**Exercise:** Give back each line of the material that contains the word "traffic".

= Beginning of Section =

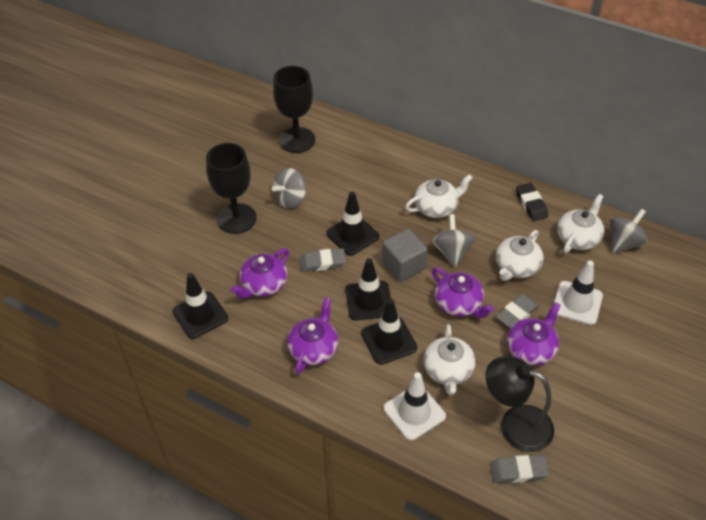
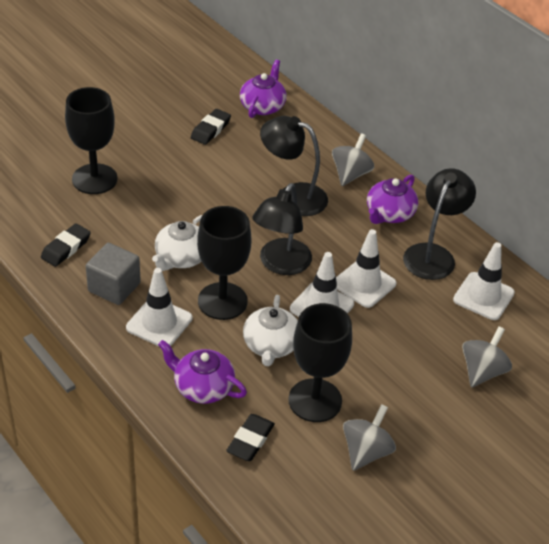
black eraser: 1 -> 3
black goblet: 2 -> 3
black lamp: 1 -> 3
black traffic cone: 4 -> 0
grey eraser: 3 -> 0
purple teapot: 4 -> 3
white teapot: 4 -> 2
white traffic cone: 2 -> 4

= End of Section =

**Result of the task:**
black traffic cone: 4 -> 0
white traffic cone: 2 -> 4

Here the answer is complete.